▶ **Task to complete**
A faithful, picture-free copy of the listing below is required.

*** Opening of Data for review ***

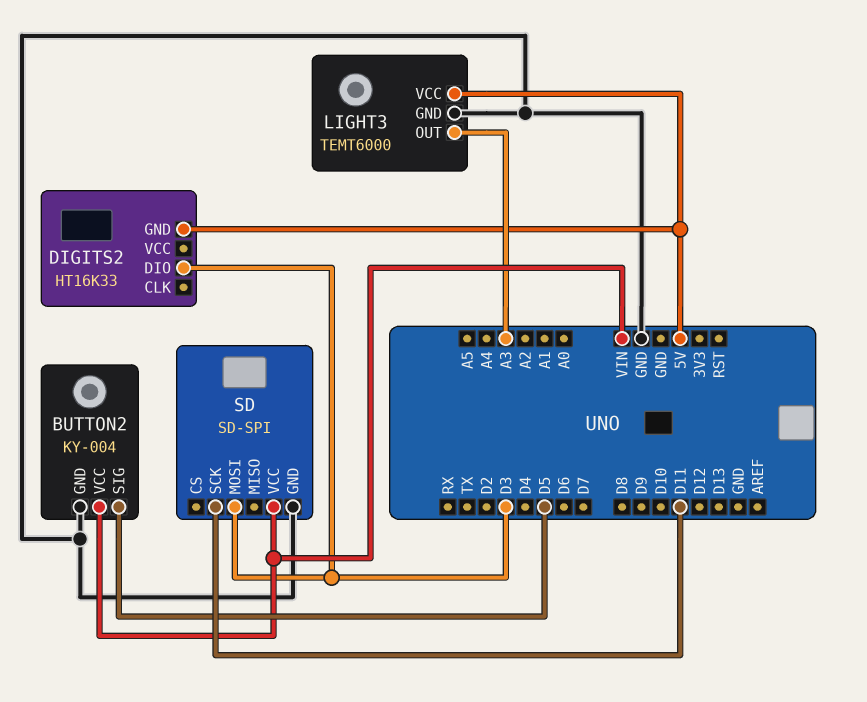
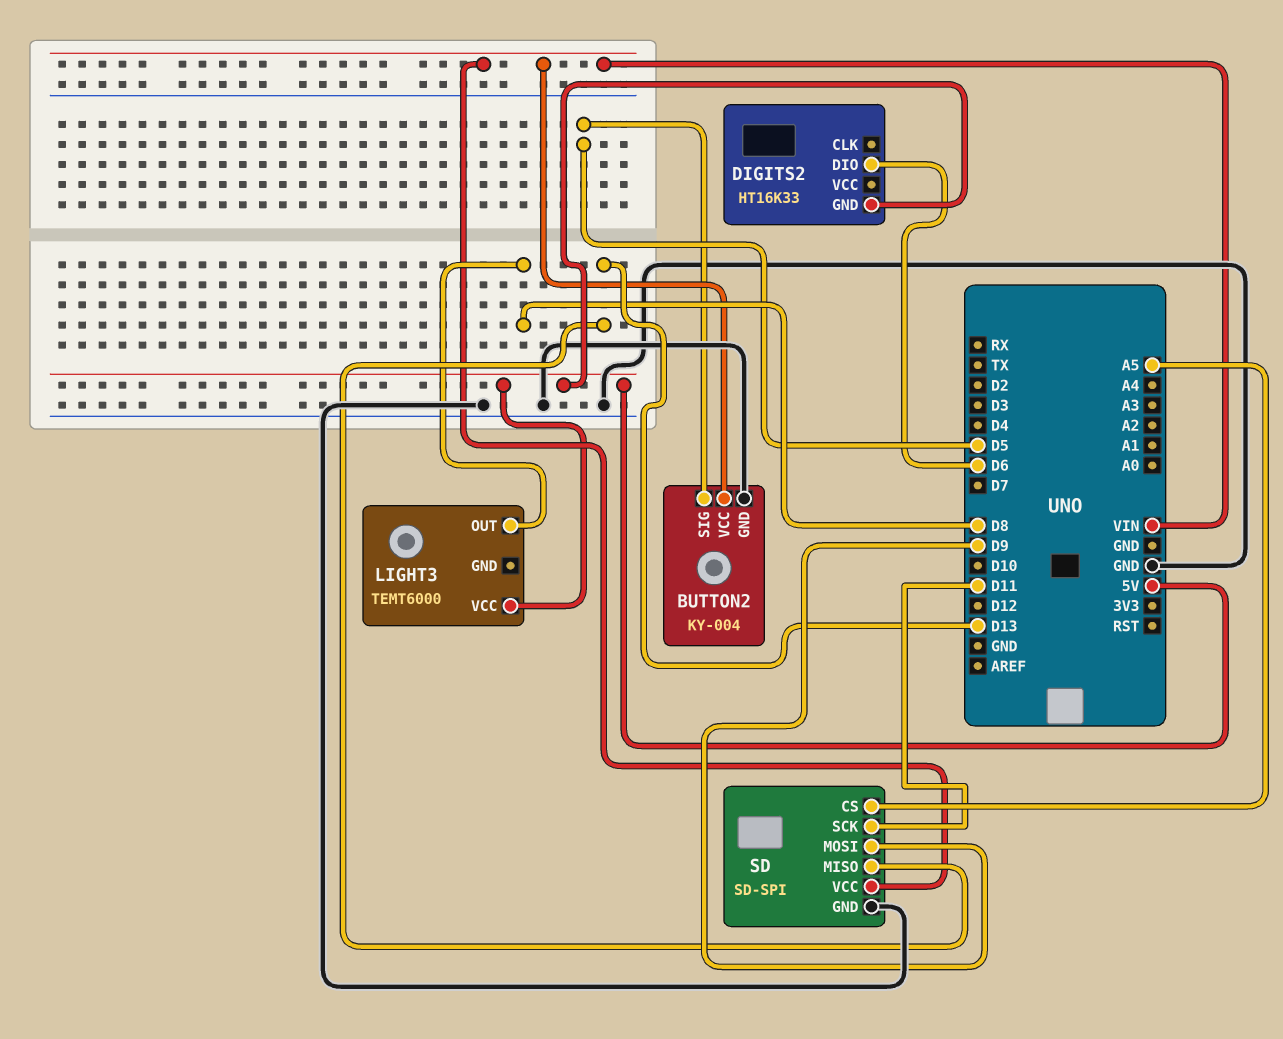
DIGITS2 pin DIO: D3 -> D6
LIGHT3 pin GND: GND -> none
LIGHT3 pin OUT: A3 -> D8
SD pin CS: none -> A5
SD pin MISO: none -> D13
SD pin MOSI: D3 -> D9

*** Close of Data for review ***

▶ **Exercise response**
DIGITS2 pin DIO: D3 -> D6
LIGHT3 pin GND: GND -> none
LIGHT3 pin OUT: A3 -> D8
SD pin CS: none -> A5
SD pin MISO: none -> D13
SD pin MOSI: D3 -> D9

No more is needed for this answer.